Transcribe the listing exactly, skipping every picture.

RECORDED INFORMATION:
# # # #

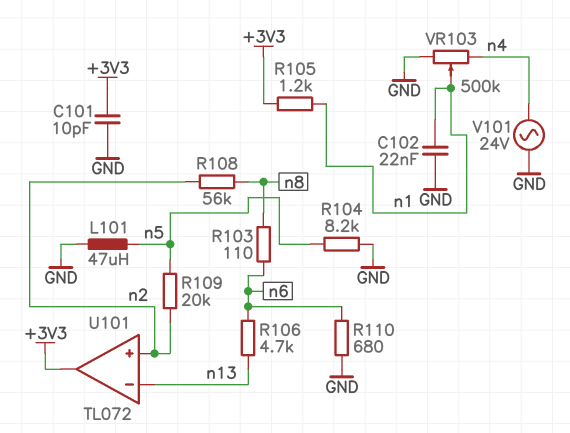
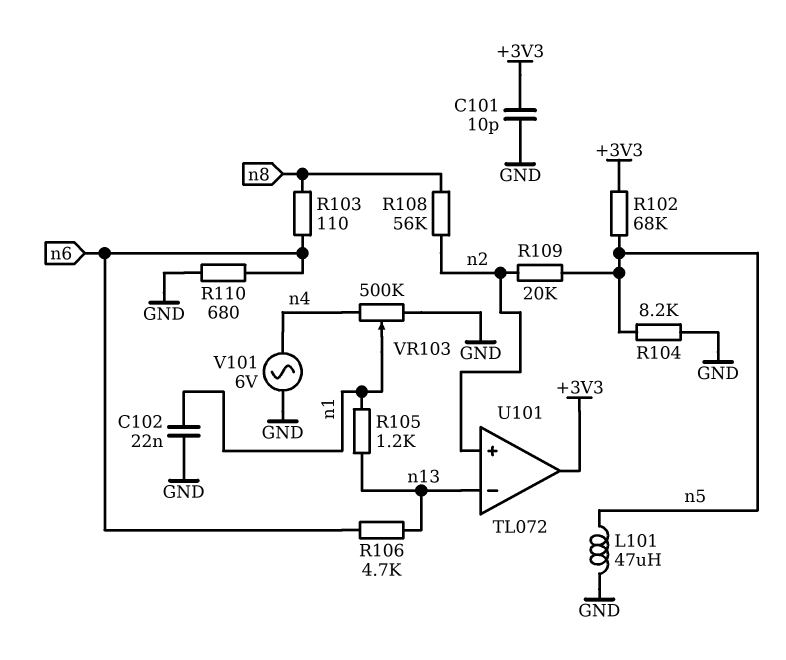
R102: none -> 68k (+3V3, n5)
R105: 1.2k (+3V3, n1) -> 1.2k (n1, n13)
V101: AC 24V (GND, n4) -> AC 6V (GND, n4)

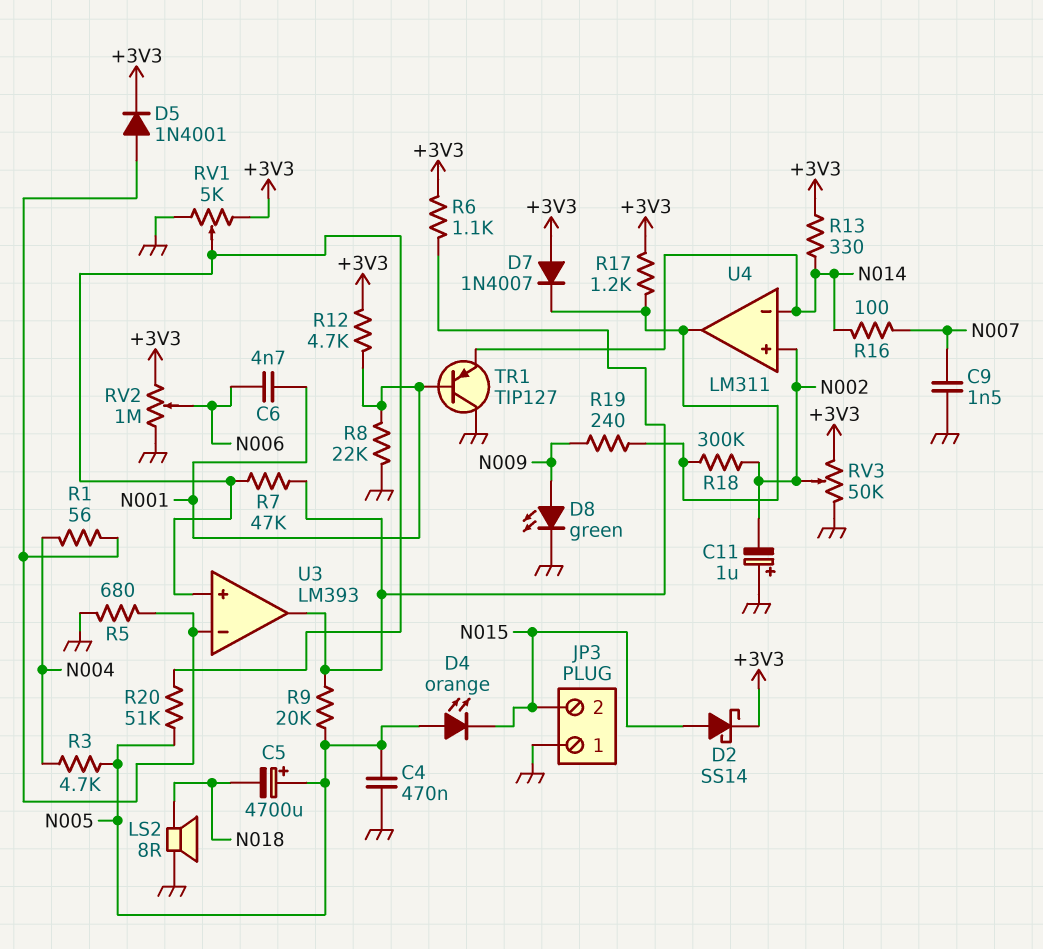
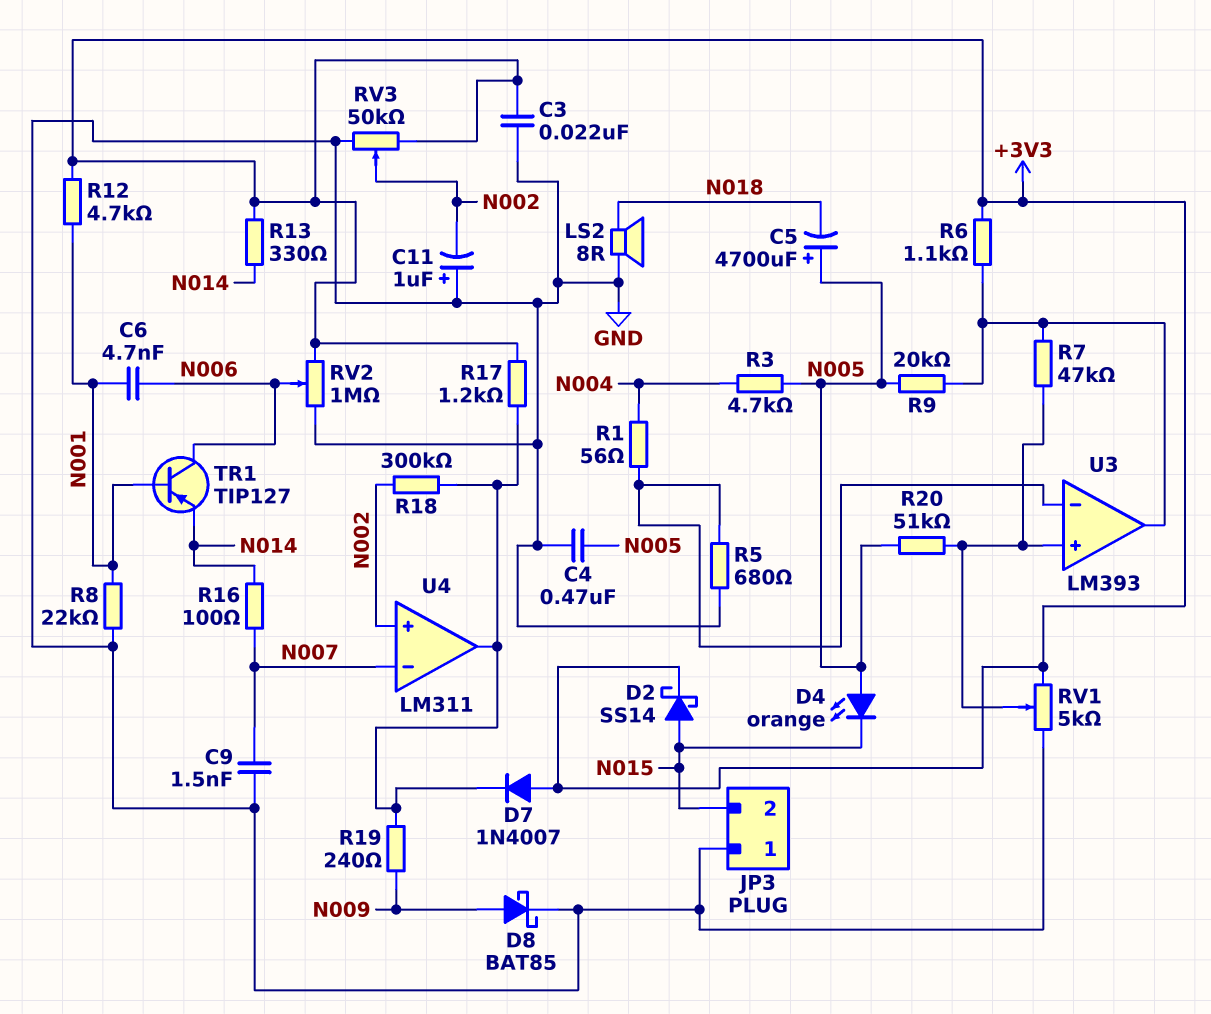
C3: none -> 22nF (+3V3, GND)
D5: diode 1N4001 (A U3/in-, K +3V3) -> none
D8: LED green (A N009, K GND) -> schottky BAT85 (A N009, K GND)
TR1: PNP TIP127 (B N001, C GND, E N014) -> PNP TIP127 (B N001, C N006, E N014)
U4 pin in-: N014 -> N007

# # # #

RESULT BELOW:
R102: none -> 68k (+3V3, n5)
R105: 1.2k (+3V3, n1) -> 1.2k (n1, n13)
V101: AC 24V (GND, n4) -> AC 6V (GND, n4)

C3: none -> 22nF (+3V3, GND)
D5: diode 1N4001 (A U3/in-, K +3V3) -> none
D8: LED green (A N009, K GND) -> schottky BAT85 (A N009, K GND)
TR1: PNP TIP127 (B N001, C GND, E N014) -> PNP TIP127 (B N001, C N006, E N014)
U4 pin in-: N014 -> N007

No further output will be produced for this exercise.